Task prompt: Below are records; please set down exactly the lines from the first through the one containing "none -> yellow brick N9 level 4".

Items listed in a dataset:
--- START ---

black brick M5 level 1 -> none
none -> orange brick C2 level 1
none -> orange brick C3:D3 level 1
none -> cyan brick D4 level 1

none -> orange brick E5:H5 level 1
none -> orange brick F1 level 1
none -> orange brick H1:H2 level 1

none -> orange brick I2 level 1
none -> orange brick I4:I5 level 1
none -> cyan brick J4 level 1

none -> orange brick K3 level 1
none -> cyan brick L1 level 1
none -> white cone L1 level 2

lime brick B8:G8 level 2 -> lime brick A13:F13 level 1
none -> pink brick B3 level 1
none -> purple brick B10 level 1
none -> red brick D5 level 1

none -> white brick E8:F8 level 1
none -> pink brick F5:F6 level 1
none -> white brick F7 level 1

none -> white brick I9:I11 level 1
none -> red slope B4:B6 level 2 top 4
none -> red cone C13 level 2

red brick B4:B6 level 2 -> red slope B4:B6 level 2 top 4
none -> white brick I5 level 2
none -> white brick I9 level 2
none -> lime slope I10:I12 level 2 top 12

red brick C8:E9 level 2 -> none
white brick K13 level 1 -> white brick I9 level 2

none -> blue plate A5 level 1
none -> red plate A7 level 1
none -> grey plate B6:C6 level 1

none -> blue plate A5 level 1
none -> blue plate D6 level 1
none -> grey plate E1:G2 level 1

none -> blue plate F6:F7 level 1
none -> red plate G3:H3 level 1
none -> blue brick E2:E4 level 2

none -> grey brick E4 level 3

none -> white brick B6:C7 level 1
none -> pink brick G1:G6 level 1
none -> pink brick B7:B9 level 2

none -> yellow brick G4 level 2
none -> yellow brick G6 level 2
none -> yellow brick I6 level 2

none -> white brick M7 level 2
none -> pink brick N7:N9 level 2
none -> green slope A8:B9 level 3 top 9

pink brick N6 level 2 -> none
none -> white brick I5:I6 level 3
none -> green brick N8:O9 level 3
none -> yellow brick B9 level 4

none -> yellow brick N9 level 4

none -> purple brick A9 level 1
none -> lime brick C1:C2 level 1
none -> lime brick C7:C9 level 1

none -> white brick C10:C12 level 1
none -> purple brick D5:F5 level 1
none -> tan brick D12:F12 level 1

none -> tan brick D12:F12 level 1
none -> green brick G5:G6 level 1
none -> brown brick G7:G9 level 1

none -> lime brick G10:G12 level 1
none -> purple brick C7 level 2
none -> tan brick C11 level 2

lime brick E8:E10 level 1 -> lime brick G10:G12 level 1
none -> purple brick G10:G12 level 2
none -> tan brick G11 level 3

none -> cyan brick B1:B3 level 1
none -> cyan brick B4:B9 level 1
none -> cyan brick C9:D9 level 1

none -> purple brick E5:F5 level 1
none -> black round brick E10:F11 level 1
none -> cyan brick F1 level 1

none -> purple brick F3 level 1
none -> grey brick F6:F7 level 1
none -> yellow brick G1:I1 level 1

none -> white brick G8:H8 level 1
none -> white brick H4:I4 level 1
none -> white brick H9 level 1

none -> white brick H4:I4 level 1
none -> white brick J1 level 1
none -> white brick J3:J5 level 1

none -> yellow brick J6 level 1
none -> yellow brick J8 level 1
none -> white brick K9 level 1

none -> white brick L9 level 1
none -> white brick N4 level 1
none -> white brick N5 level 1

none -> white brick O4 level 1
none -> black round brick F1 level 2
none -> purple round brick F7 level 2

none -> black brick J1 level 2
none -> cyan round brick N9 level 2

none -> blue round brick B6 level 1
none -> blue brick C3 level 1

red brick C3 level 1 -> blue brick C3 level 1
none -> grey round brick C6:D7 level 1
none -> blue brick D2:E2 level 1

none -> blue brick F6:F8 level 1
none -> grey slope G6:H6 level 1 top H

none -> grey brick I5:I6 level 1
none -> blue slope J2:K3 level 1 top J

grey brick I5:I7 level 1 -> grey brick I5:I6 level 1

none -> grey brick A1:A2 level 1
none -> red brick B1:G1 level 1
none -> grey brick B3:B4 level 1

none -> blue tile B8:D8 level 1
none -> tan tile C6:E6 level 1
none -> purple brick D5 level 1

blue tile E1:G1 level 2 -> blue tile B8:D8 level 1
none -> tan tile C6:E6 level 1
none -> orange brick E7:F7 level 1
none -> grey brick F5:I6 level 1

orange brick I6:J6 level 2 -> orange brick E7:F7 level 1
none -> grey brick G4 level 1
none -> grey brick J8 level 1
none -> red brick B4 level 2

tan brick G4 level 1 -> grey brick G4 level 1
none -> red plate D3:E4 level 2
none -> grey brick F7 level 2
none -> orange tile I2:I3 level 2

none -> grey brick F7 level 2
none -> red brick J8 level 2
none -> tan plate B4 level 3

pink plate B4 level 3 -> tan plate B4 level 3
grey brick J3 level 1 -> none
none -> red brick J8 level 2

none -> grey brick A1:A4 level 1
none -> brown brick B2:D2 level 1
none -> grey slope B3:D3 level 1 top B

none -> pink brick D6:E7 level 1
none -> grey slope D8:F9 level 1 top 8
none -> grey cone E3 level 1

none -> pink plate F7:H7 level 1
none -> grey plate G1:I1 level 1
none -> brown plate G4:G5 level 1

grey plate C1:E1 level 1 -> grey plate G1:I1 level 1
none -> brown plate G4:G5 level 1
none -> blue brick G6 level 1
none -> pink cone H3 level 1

--- END ---

Result:
black brick M5 level 1 -> none
none -> orange brick C2 level 1
none -> orange brick C3:D3 level 1
none -> cyan brick D4 level 1

none -> orange brick E5:H5 level 1
none -> orange brick F1 level 1
none -> orange brick H1:H2 level 1

none -> orange brick I2 level 1
none -> orange brick I4:I5 level 1
none -> cyan brick J4 level 1

none -> orange brick K3 level 1
none -> cyan brick L1 level 1
none -> white cone L1 level 2

lime brick B8:G8 level 2 -> lime brick A13:F13 level 1
none -> pink brick B3 level 1
none -> purple brick B10 level 1
none -> red brick D5 level 1

none -> white brick E8:F8 level 1
none -> pink brick F5:F6 level 1
none -> white brick F7 level 1

none -> white brick I9:I11 level 1
none -> red slope B4:B6 level 2 top 4
none -> red cone C13 level 2

red brick B4:B6 level 2 -> red slope B4:B6 level 2 top 4
none -> white brick I5 level 2
none -> white brick I9 level 2
none -> lime slope I10:I12 level 2 top 12

red brick C8:E9 level 2 -> none
white brick K13 level 1 -> white brick I9 level 2

none -> blue plate A5 level 1
none -> red plate A7 level 1
none -> grey plate B6:C6 level 1

none -> blue plate A5 level 1
none -> blue plate D6 level 1
none -> grey plate E1:G2 level 1

none -> blue plate F6:F7 level 1
none -> red plate G3:H3 level 1
none -> blue brick E2:E4 level 2

none -> grey brick E4 level 3

none -> white brick B6:C7 level 1
none -> pink brick G1:G6 level 1
none -> pink brick B7:B9 level 2

none -> yellow brick G4 level 2
none -> yellow brick G6 level 2
none -> yellow brick I6 level 2

none -> white brick M7 level 2
none -> pink brick N7:N9 level 2
none -> green slope A8:B9 level 3 top 9

pink brick N6 level 2 -> none
none -> white brick I5:I6 level 3
none -> green brick N8:O9 level 3
none -> yellow brick B9 level 4

none -> yellow brick N9 level 4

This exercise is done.